Stored items from a collection:

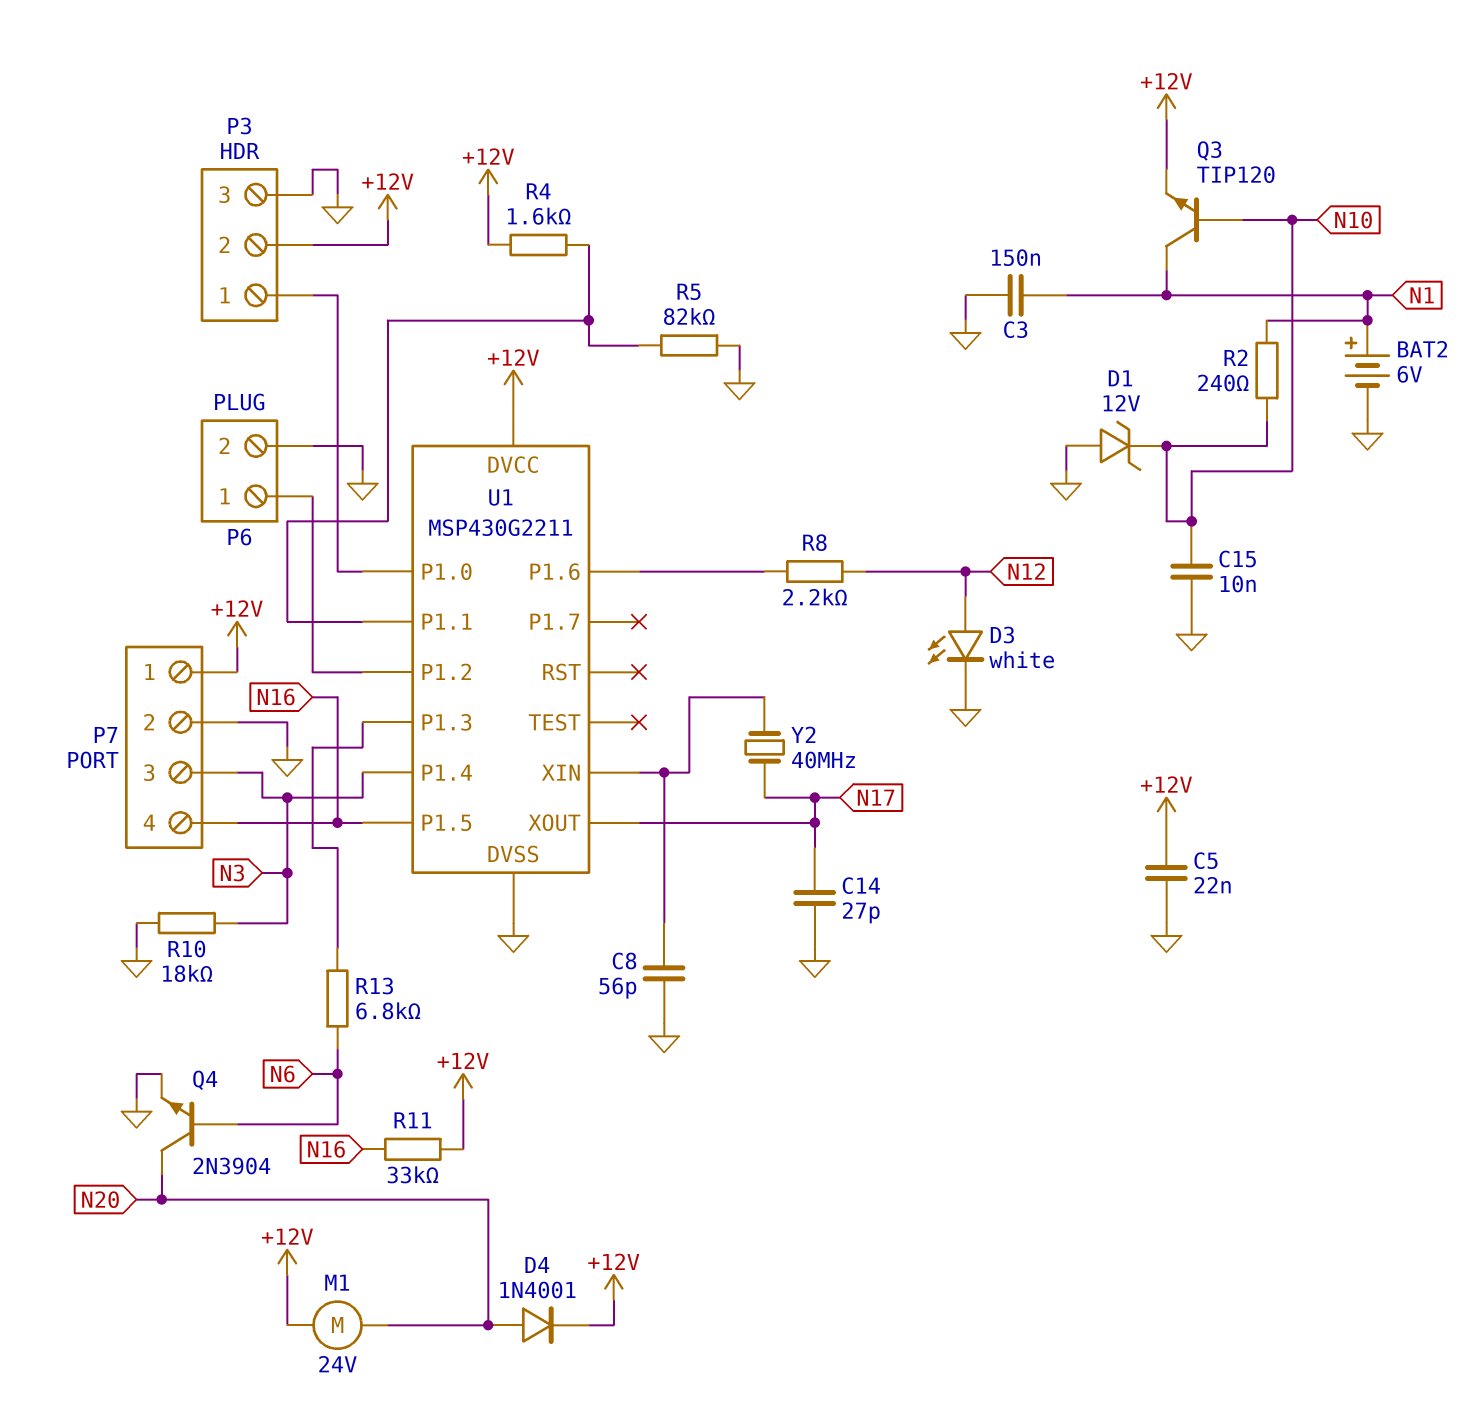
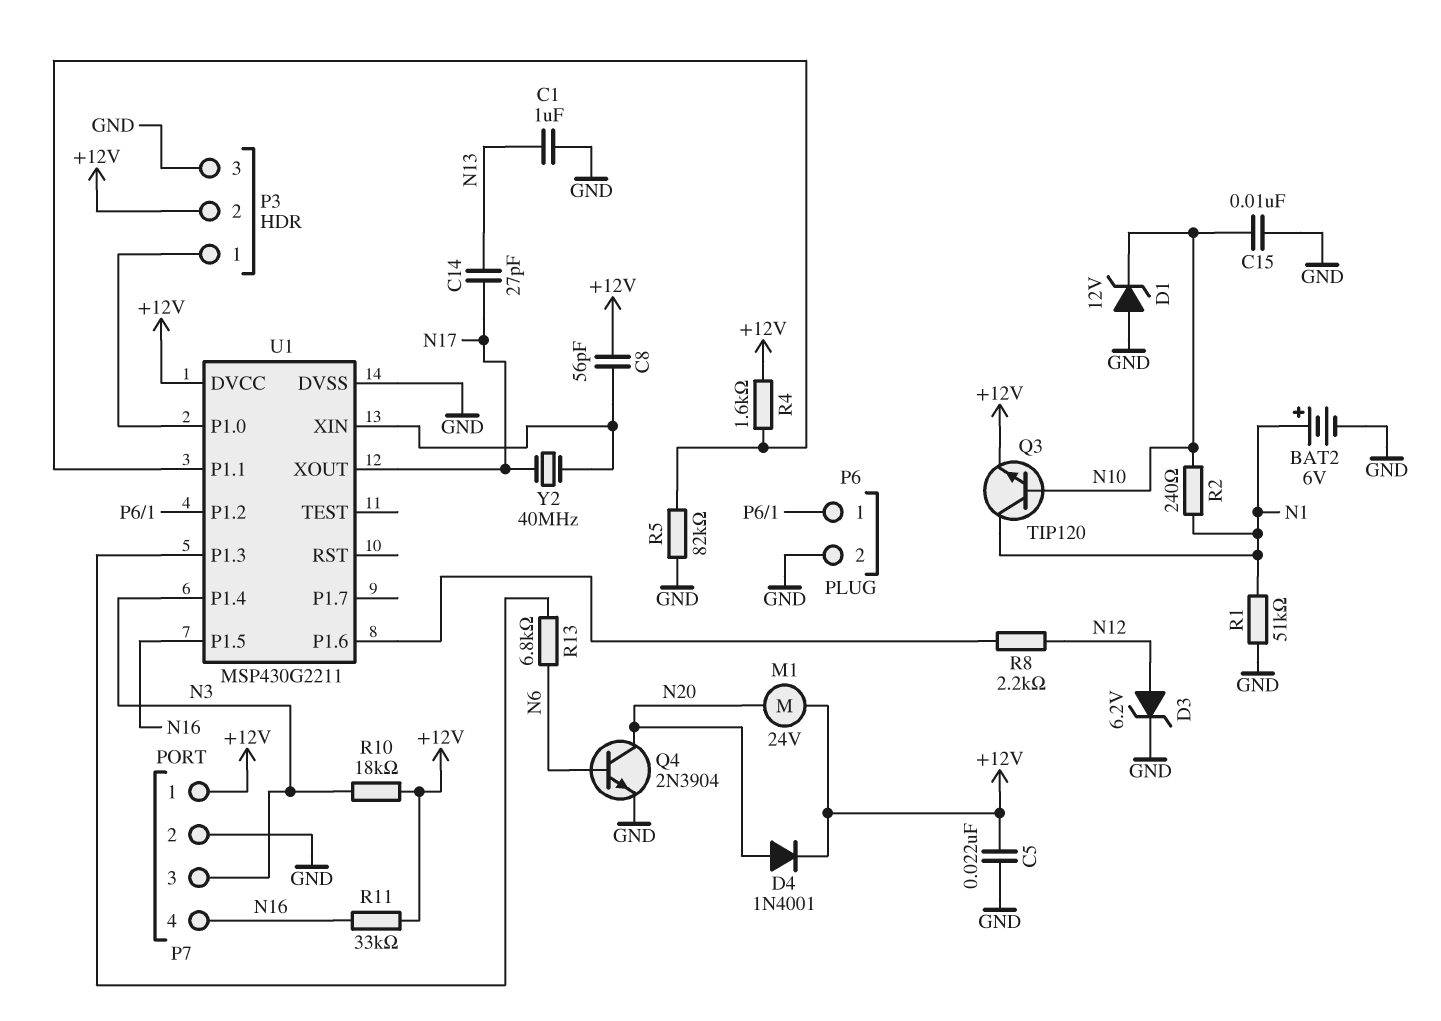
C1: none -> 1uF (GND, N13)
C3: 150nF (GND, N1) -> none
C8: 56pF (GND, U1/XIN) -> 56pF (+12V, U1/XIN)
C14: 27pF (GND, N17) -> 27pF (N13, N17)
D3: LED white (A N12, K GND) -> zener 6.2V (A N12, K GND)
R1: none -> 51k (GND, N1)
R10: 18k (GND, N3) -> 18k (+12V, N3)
---
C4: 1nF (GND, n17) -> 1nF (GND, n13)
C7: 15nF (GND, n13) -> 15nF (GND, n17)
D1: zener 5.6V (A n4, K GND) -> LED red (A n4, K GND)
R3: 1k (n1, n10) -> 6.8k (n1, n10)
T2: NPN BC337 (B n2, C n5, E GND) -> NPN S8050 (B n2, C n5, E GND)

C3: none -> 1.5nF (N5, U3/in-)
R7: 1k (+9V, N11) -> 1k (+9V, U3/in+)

Task details
Only the lines above from the one with "C8: 56pF (GND, U1/XIN) -> 56pF (+12V, U1/XIN)" through the one with "R10: 18k (GND, N3) -> 18k (+12V, N3)" should be duplicated, character for character.

Response to the task
C8: 56pF (GND, U1/XIN) -> 56pF (+12V, U1/XIN)
C14: 27pF (GND, N17) -> 27pF (N13, N17)
D3: LED white (A N12, K GND) -> zener 6.2V (A N12, K GND)
R1: none -> 51k (GND, N1)
R10: 18k (GND, N3) -> 18k (+12V, N3)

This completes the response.